ACTION ITEM: Leave out the images; return the rest of the data exactly.

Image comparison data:
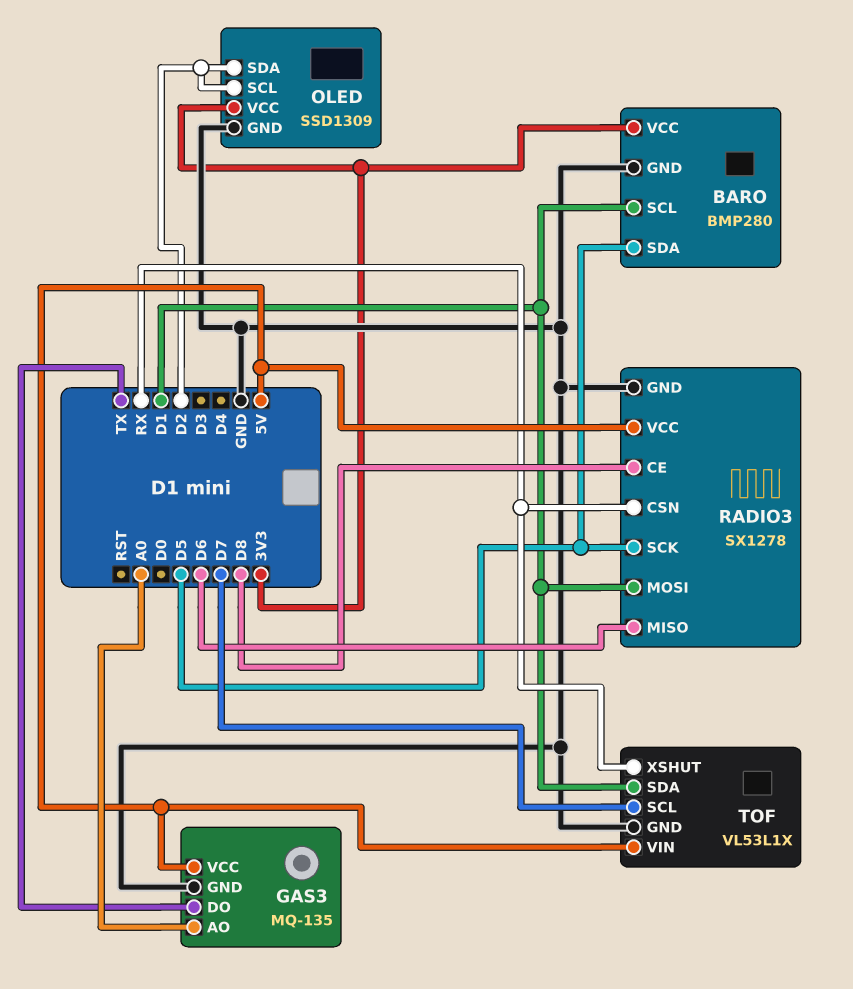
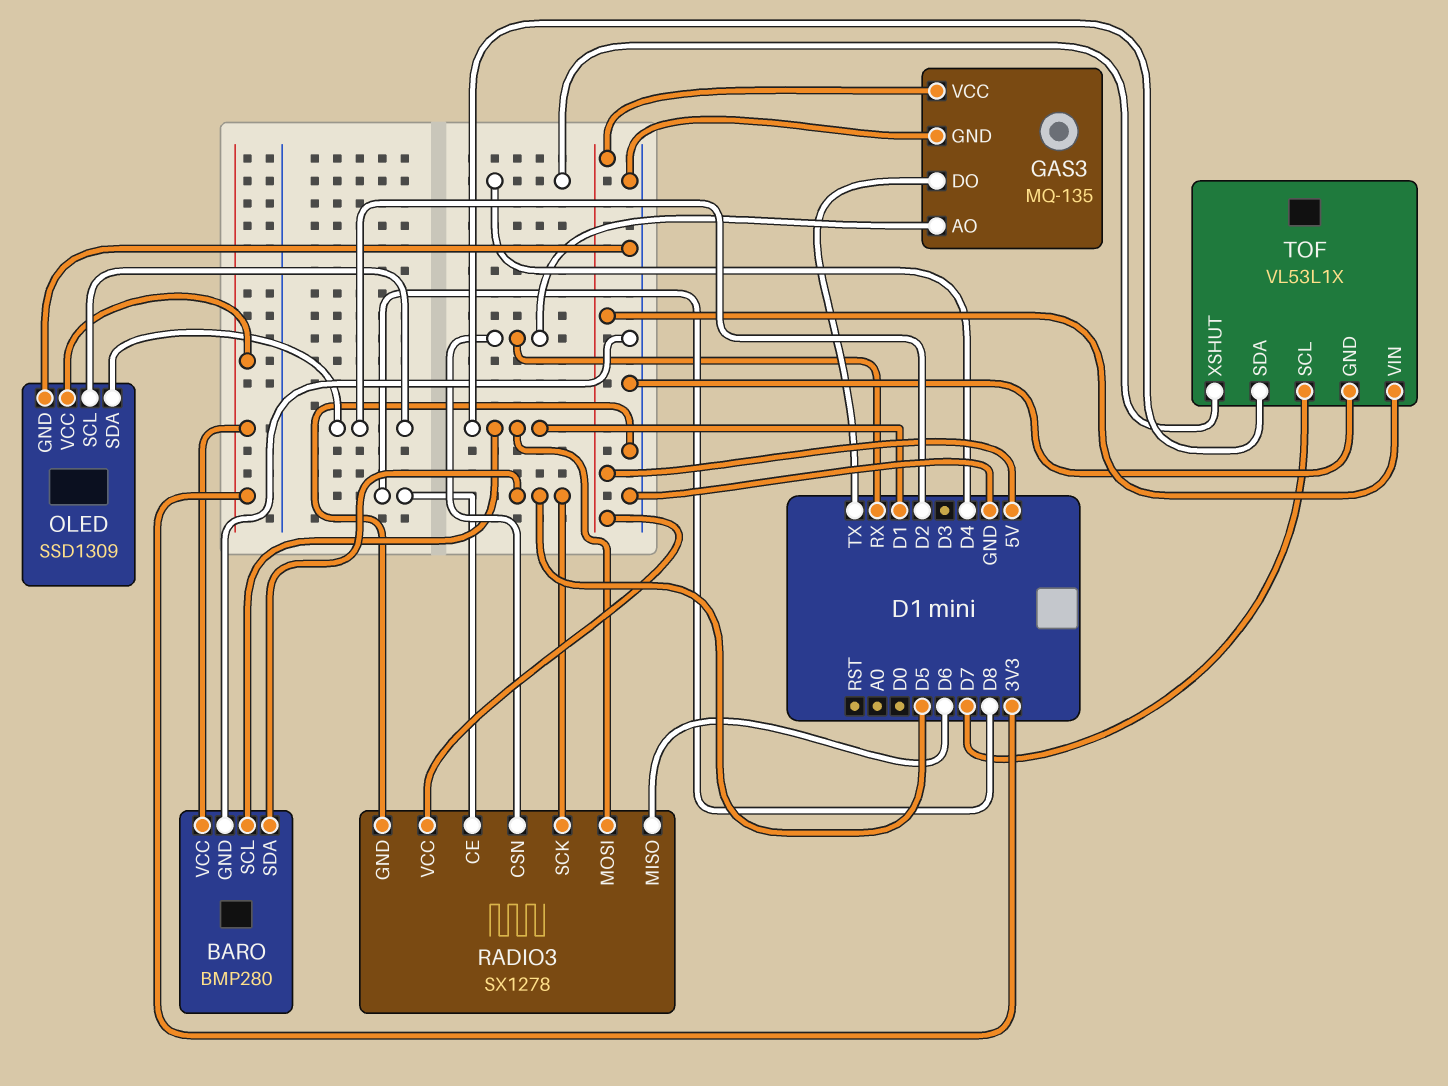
GAS3 pin AO: A0 -> RX
TOF pin XSHUT: RX -> D4

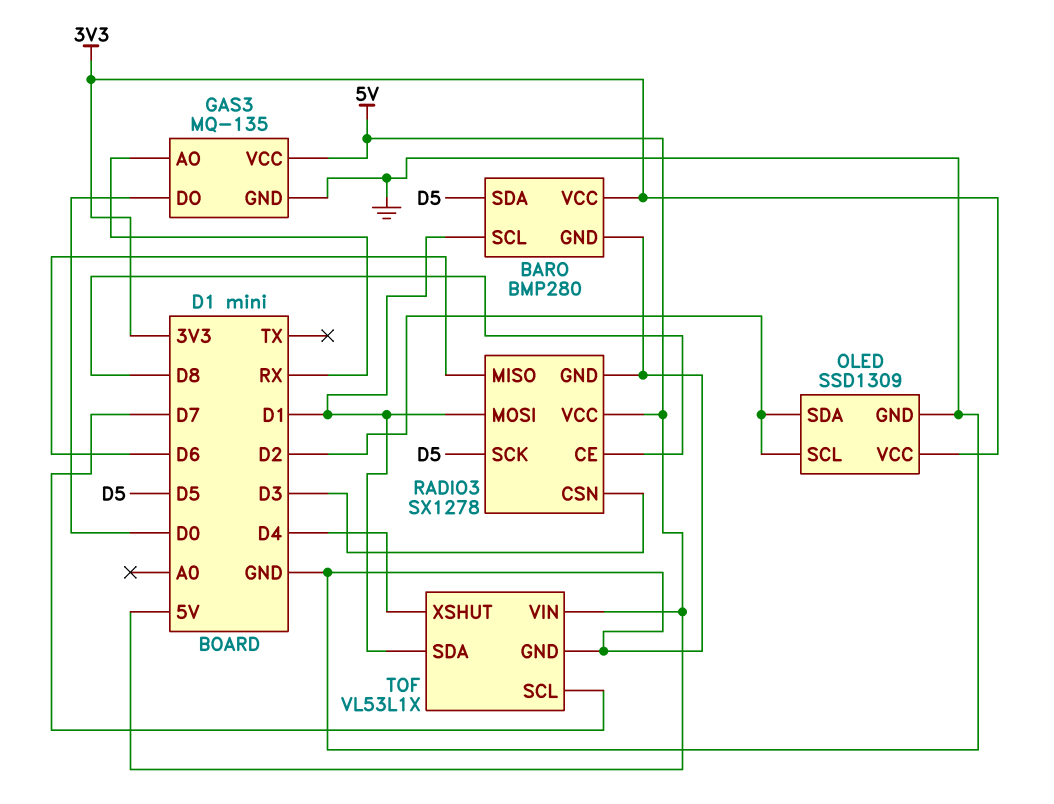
GAS3 pin DO: TX -> D0
RADIO3 pin CSN: RX -> D3

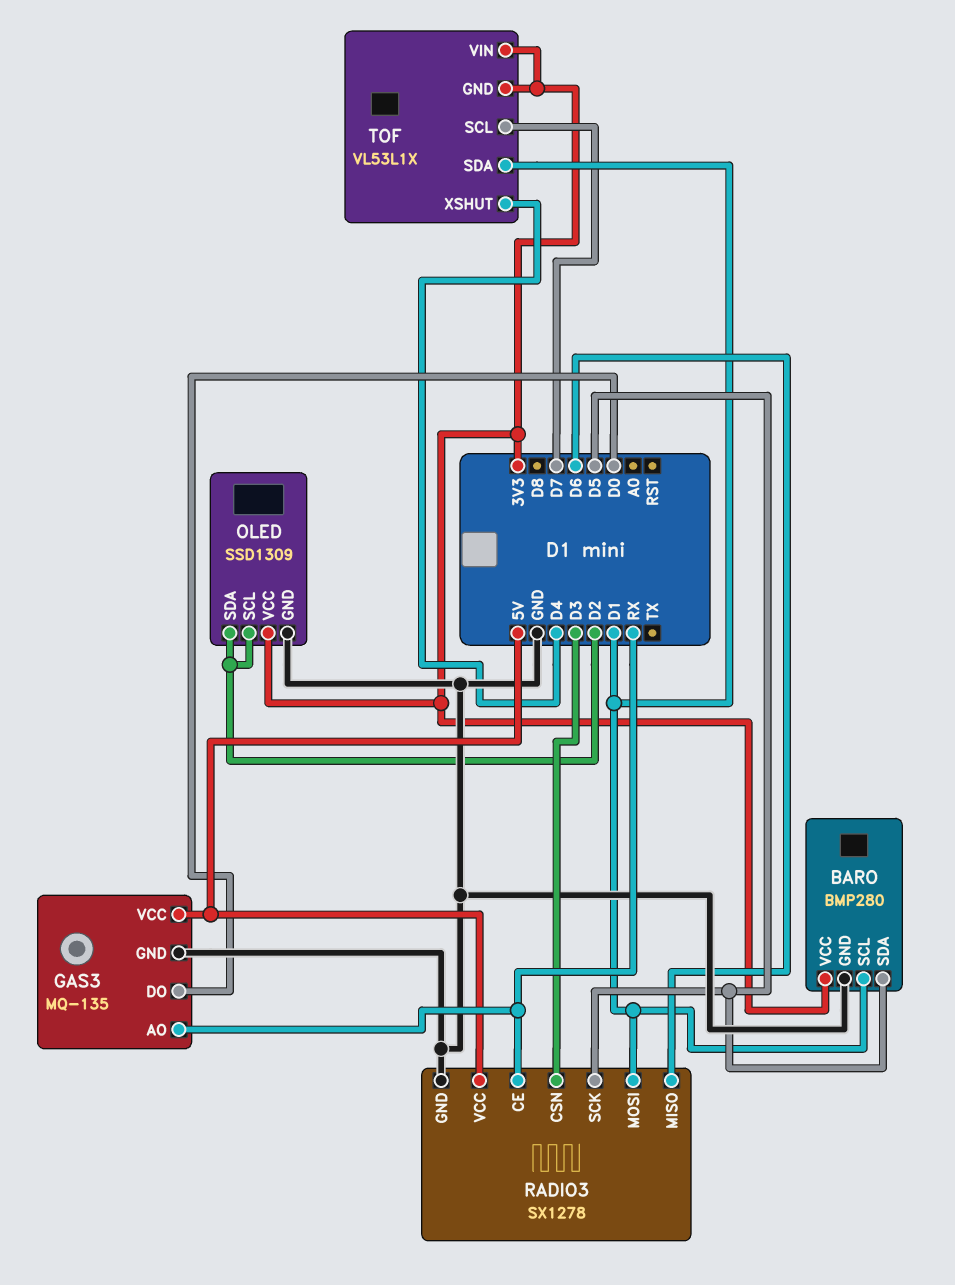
RADIO3 pin CE: D8 -> RX
TOF pin GND: GND -> 3V3
TOF pin VIN: 5V -> 3V3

TASK OUTPUT:
GAS3 pin AO: A0 -> RX
TOF pin XSHUT: RX -> D4

GAS3 pin DO: TX -> D0
RADIO3 pin CSN: RX -> D3

RADIO3 pin CE: D8 -> RX
TOF pin GND: GND -> 3V3
TOF pin VIN: 5V -> 3V3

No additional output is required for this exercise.